[[ Provided data open ]]
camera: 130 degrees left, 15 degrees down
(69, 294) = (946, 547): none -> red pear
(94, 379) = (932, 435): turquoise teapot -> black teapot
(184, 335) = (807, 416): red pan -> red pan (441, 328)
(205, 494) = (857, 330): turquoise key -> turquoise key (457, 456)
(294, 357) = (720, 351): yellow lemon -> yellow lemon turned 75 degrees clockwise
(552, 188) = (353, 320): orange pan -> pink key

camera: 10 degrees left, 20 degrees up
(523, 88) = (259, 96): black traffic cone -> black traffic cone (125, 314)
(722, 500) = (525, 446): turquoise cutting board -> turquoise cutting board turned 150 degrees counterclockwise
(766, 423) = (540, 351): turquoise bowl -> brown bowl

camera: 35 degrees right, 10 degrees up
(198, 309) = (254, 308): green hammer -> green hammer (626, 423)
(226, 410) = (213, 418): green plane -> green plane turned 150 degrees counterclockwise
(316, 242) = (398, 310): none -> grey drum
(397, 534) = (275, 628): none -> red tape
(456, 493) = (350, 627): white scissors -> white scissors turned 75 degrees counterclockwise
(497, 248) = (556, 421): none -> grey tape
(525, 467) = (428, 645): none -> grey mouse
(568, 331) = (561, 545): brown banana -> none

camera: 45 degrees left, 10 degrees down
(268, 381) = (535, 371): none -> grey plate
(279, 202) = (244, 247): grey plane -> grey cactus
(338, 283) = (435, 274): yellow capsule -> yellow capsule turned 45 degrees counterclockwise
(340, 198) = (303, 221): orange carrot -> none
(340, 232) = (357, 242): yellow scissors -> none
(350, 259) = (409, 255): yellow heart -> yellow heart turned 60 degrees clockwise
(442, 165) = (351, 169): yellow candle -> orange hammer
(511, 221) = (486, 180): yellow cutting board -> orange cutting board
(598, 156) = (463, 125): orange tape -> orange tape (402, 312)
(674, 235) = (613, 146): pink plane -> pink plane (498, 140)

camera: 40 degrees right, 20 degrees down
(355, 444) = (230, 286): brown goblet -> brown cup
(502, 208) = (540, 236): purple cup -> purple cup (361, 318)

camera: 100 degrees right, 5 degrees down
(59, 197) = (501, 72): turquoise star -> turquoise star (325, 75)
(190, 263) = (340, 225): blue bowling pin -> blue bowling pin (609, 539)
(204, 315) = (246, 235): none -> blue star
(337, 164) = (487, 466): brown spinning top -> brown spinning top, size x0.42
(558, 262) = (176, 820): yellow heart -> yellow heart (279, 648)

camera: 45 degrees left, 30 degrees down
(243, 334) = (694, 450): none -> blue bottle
[[ Provided data closed ]]
> _About this exercise_:
Nothing but the line with "(338, 283) = (435, 274): yellow" and the lines after it, through the end of the material, should appear in the output, word for word.

> _Result for this task_:
(338, 283) = (435, 274): yellow capsule -> yellow capsule turned 45 degrees counterclockwise
(340, 198) = (303, 221): orange carrot -> none
(340, 232) = (357, 242): yellow scissors -> none
(350, 259) = (409, 255): yellow heart -> yellow heart turned 60 degrees clockwise
(442, 165) = (351, 169): yellow candle -> orange hammer
(511, 221) = (486, 180): yellow cutting board -> orange cutting board
(598, 156) = (463, 125): orange tape -> orange tape (402, 312)
(674, 235) = (613, 146): pink plane -> pink plane (498, 140)

camera: 40 degrees right, 20 degrees down
(355, 444) = (230, 286): brown goblet -> brown cup
(502, 208) = (540, 236): purple cup -> purple cup (361, 318)

camera: 100 degrees right, 5 degrees down
(59, 197) = (501, 72): turquoise star -> turquoise star (325, 75)
(190, 263) = (340, 225): blue bowling pin -> blue bowling pin (609, 539)
(204, 315) = (246, 235): none -> blue star
(337, 164) = (487, 466): brown spinning top -> brown spinning top, size x0.42
(558, 262) = (176, 820): yellow heart -> yellow heart (279, 648)

camera: 45 degrees left, 30 degrees down
(243, 334) = (694, 450): none -> blue bottle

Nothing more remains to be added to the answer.